● **The problem**: Set out exactly, line by line, the stretch of data below that begins at the line containing "KEYS1 pin K3: 2 -> A1" and ends at the line containing "STEPPER pin IN3: D1 -> D8", with both ends kept.
[Data]
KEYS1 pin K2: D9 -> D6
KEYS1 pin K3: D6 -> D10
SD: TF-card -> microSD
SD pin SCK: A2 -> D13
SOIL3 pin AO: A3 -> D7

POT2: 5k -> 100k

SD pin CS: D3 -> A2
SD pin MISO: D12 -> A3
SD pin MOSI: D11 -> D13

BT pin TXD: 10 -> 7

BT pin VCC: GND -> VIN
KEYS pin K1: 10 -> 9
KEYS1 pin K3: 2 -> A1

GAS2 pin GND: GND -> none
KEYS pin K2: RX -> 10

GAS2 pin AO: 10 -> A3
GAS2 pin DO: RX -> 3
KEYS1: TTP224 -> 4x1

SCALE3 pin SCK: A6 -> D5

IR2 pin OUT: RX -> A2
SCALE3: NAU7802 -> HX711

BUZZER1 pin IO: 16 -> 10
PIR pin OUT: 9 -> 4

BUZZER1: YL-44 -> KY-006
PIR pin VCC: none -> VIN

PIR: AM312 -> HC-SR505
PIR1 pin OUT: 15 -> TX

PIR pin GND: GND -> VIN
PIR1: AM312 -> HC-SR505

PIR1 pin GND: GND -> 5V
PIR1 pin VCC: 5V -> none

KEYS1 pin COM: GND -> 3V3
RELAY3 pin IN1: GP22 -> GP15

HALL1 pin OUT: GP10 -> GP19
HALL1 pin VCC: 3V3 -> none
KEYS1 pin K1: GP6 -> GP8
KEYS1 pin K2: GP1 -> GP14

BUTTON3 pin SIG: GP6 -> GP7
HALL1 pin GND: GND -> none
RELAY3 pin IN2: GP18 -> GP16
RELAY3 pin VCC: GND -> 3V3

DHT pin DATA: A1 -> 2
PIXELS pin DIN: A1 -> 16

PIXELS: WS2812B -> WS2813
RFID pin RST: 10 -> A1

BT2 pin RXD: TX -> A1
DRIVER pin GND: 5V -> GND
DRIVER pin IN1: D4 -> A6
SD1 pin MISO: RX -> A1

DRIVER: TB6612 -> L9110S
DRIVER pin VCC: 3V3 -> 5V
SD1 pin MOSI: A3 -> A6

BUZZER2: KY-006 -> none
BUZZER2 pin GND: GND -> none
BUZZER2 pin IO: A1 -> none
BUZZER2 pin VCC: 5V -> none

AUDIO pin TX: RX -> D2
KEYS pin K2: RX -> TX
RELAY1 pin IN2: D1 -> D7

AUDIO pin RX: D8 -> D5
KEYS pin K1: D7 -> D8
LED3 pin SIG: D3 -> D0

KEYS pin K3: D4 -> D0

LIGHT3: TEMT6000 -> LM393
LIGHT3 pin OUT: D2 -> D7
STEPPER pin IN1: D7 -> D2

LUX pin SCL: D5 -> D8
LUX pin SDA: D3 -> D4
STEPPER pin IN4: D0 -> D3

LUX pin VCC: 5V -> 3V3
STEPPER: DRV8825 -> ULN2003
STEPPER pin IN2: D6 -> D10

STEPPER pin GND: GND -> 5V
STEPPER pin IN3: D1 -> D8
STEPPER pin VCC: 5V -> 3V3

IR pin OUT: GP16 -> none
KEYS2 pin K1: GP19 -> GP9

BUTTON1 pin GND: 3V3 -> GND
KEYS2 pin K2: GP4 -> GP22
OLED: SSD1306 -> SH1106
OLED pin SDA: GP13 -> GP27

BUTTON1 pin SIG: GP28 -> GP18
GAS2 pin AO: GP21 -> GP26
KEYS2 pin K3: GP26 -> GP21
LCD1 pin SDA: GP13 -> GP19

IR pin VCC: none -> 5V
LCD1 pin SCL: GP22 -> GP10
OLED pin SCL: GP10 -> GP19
[/Data]
● **Written response**:
KEYS1 pin K3: 2 -> A1

GAS2 pin GND: GND -> none
KEYS pin K2: RX -> 10

GAS2 pin AO: 10 -> A3
GAS2 pin DO: RX -> 3
KEYS1: TTP224 -> 4x1

SCALE3 pin SCK: A6 -> D5

IR2 pin OUT: RX -> A2
SCALE3: NAU7802 -> HX711

BUZZER1 pin IO: 16 -> 10
PIR pin OUT: 9 -> 4

BUZZER1: YL-44 -> KY-006
PIR pin VCC: none -> VIN

PIR: AM312 -> HC-SR505
PIR1 pin OUT: 15 -> TX

PIR pin GND: GND -> VIN
PIR1: AM312 -> HC-SR505

PIR1 pin GND: GND -> 5V
PIR1 pin VCC: 5V -> none

KEYS1 pin COM: GND -> 3V3
RELAY3 pin IN1: GP22 -> GP15

HALL1 pin OUT: GP10 -> GP19
HALL1 pin VCC: 3V3 -> none
KEYS1 pin K1: GP6 -> GP8
KEYS1 pin K2: GP1 -> GP14

BUTTON3 pin SIG: GP6 -> GP7
HALL1 pin GND: GND -> none
RELAY3 pin IN2: GP18 -> GP16
RELAY3 pin VCC: GND -> 3V3

DHT pin DATA: A1 -> 2
PIXELS pin DIN: A1 -> 16

PIXELS: WS2812B -> WS2813
RFID pin RST: 10 -> A1

BT2 pin RXD: TX -> A1
DRIVER pin GND: 5V -> GND
DRIVER pin IN1: D4 -> A6
SD1 pin MISO: RX -> A1

DRIVER: TB6612 -> L9110S
DRIVER pin VCC: 3V3 -> 5V
SD1 pin MOSI: A3 -> A6

BUZZER2: KY-006 -> none
BUZZER2 pin GND: GND -> none
BUZZER2 pin IO: A1 -> none
BUZZER2 pin VCC: 5V -> none

AUDIO pin TX: RX -> D2
KEYS pin K2: RX -> TX
RELAY1 pin IN2: D1 -> D7

AUDIO pin RX: D8 -> D5
KEYS pin K1: D7 -> D8
LED3 pin SIG: D3 -> D0

KEYS pin K3: D4 -> D0

LIGHT3: TEMT6000 -> LM393
LIGHT3 pin OUT: D2 -> D7
STEPPER pin IN1: D7 -> D2

LUX pin SCL: D5 -> D8
LUX pin SDA: D3 -> D4
STEPPER pin IN4: D0 -> D3

LUX pin VCC: 5V -> 3V3
STEPPER: DRV8825 -> ULN2003
STEPPER pin IN2: D6 -> D10

STEPPER pin GND: GND -> 5V
STEPPER pin IN3: D1 -> D8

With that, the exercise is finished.